* What this task involves *
Transcribe exactly, and only, the lines from the one with "TR3: NPN 2N2222" through the end of the records below, including both of those lines. Skip all pictures.

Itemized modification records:
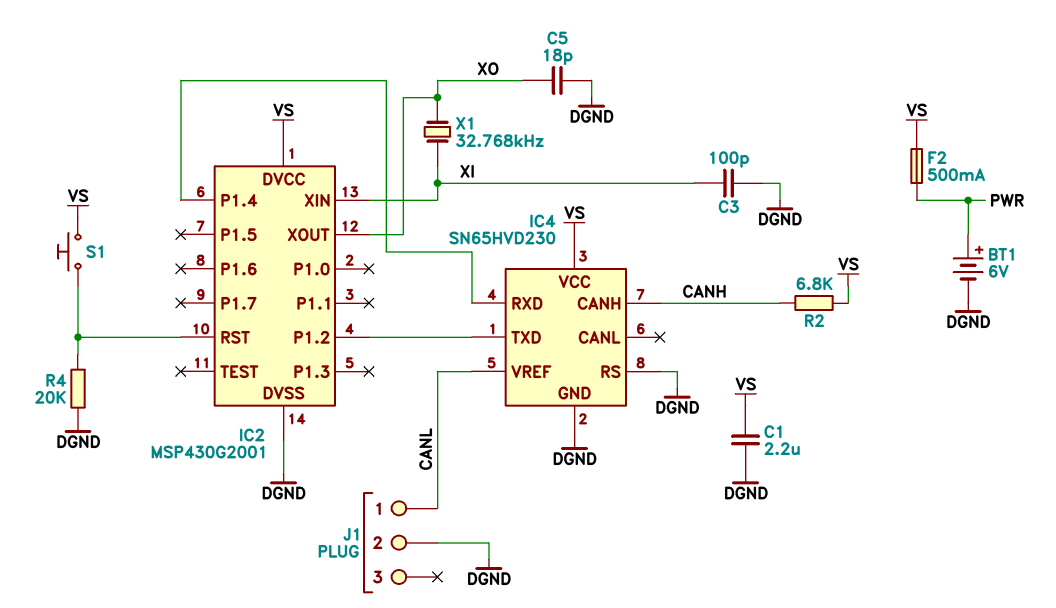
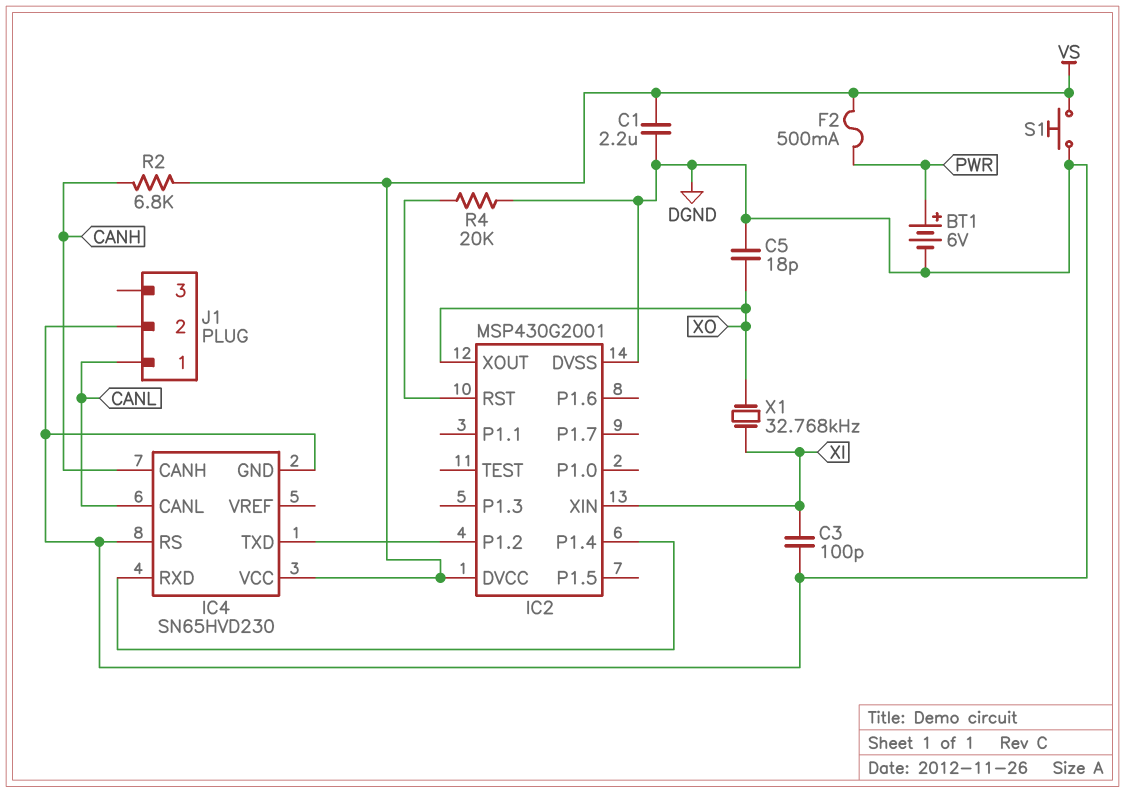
IC4 pin CANL: none -> CANL
IC4 pin VREF: CANL -> none
S1: button (IC2/RST, VS) -> button (DGND, VS)

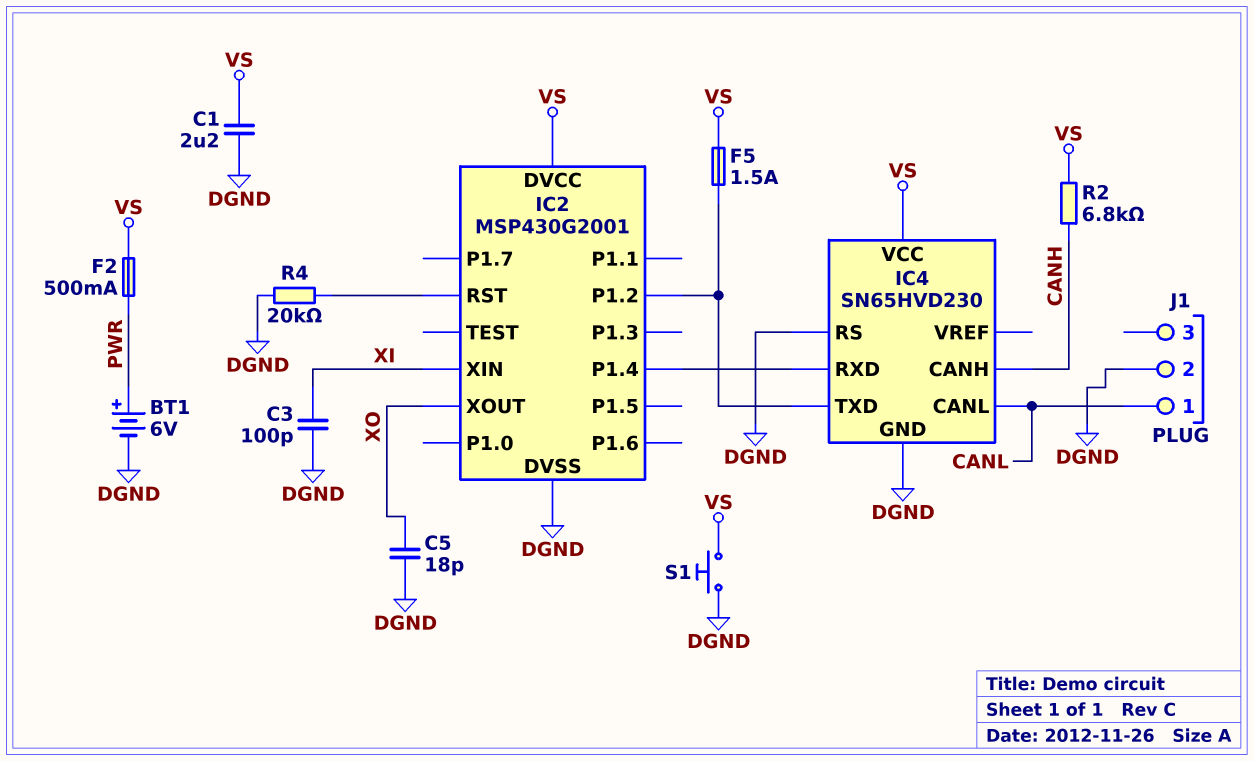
F5: none -> 1.5A (IC2/P1.2, VS)
X1: 32.768kHz (XI, XO) -> none

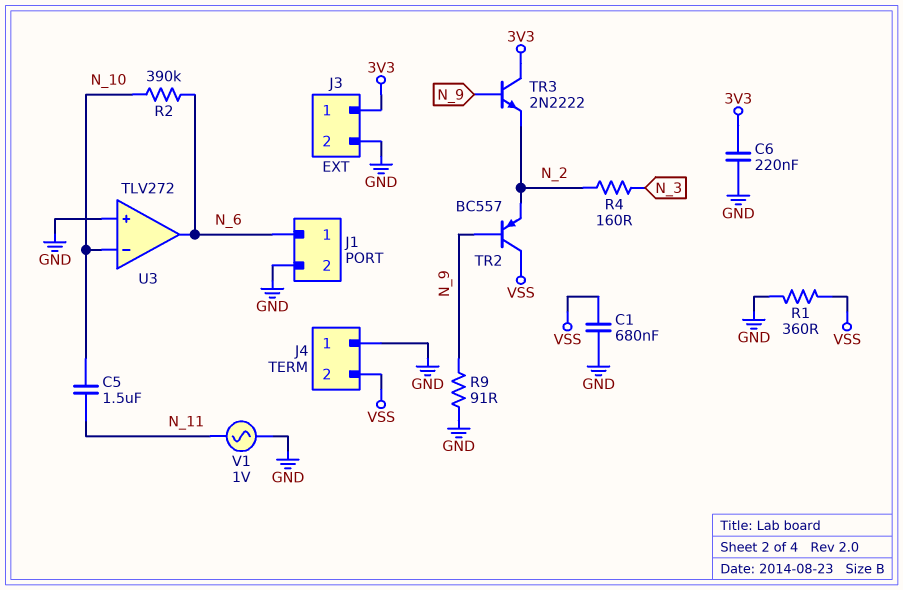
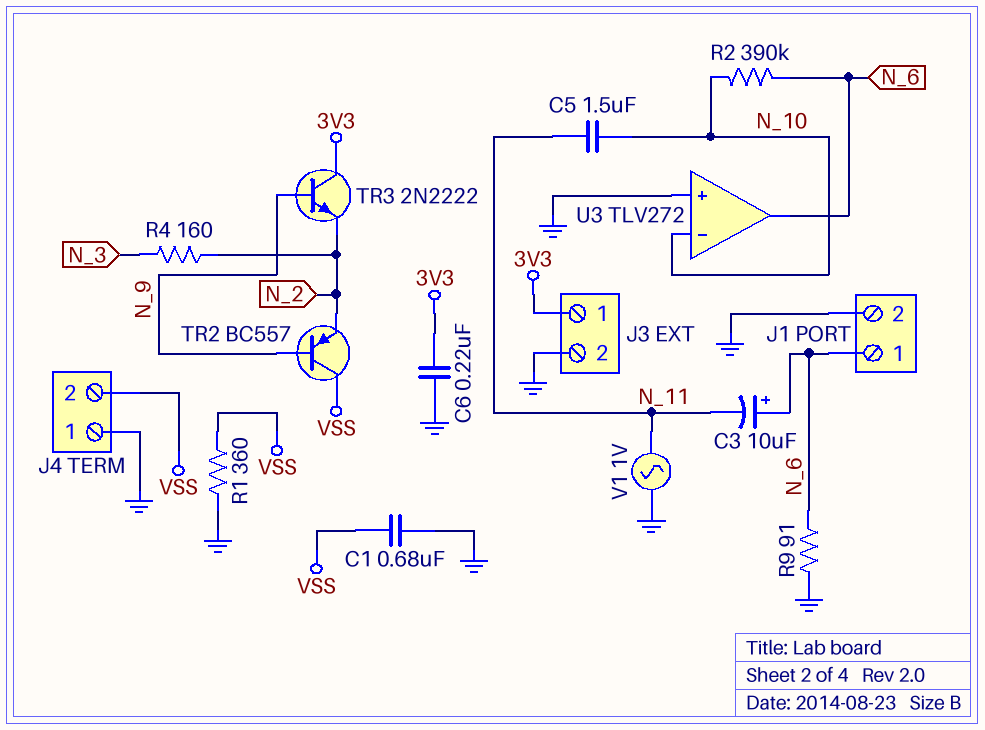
C3: none -> 10uF (plus N_6, minus N_11)
R9: 91 (GND, N_9) -> 91 (GND, N_6)

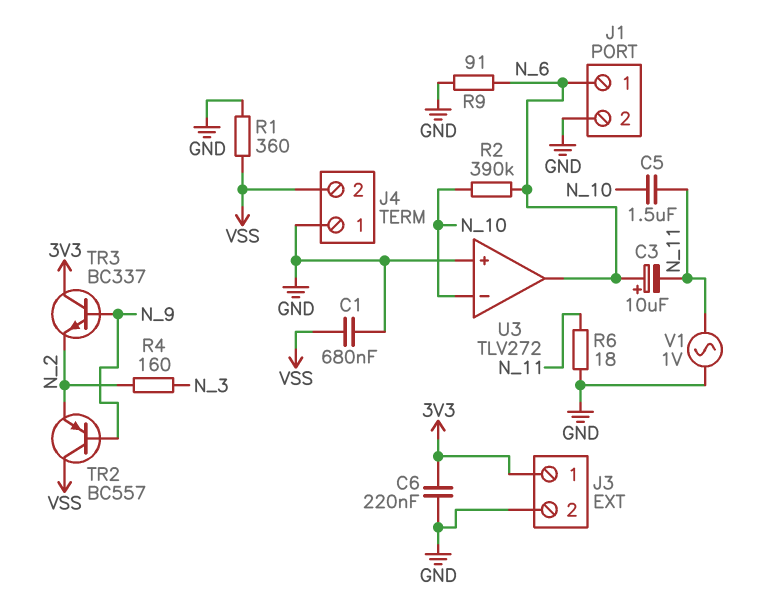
R6: none -> 18 (GND, N_11)
TR3: NPN 2N2222 (B N_9, C 3V3, E N_2) -> NPN BC337 (B N_9, C 3V3, E N_2)

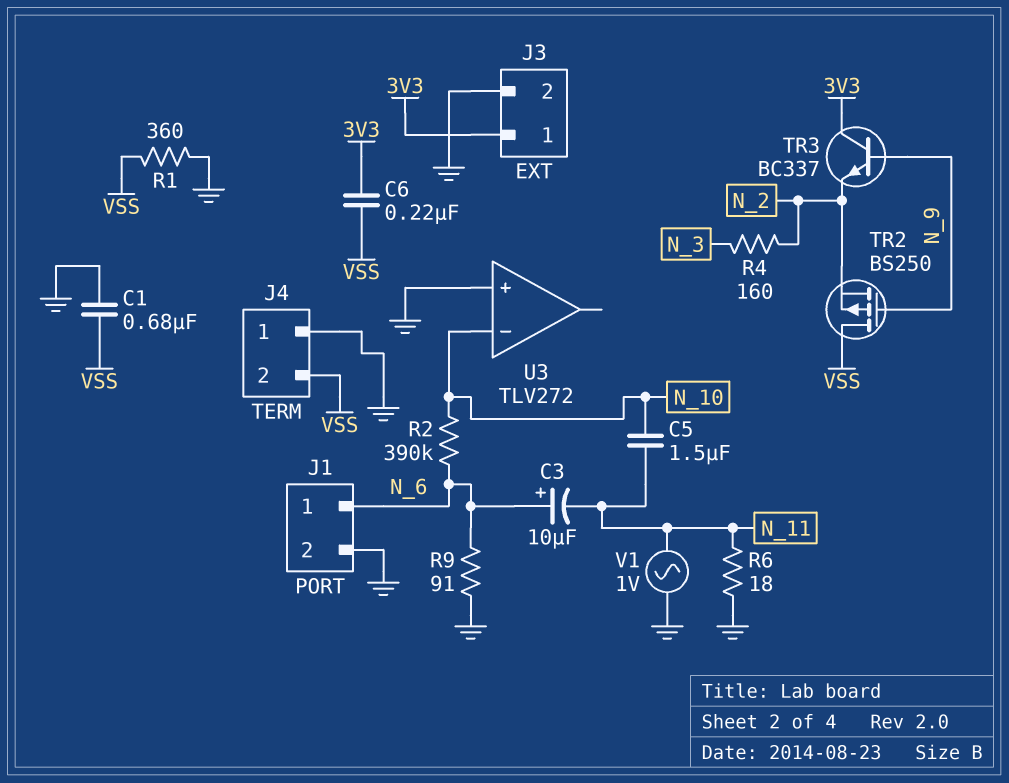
C6: 220nF (3V3, GND) -> 220nF (3V3, VSS)
TR2: PNP BC557 (B N_9, C VSS, E N_2) -> PMOS BS250 (G N_9, D VSS, S N_2)
U3 pin out: N_6 -> none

* Reply *
TR3: NPN 2N2222 (B N_9, C 3V3, E N_2) -> NPN BC337 (B N_9, C 3V3, E N_2)

C6: 220nF (3V3, GND) -> 220nF (3V3, VSS)
TR2: PNP BC557 (B N_9, C VSS, E N_2) -> PMOS BS250 (G N_9, D VSS, S N_2)
U3 pin out: N_6 -> none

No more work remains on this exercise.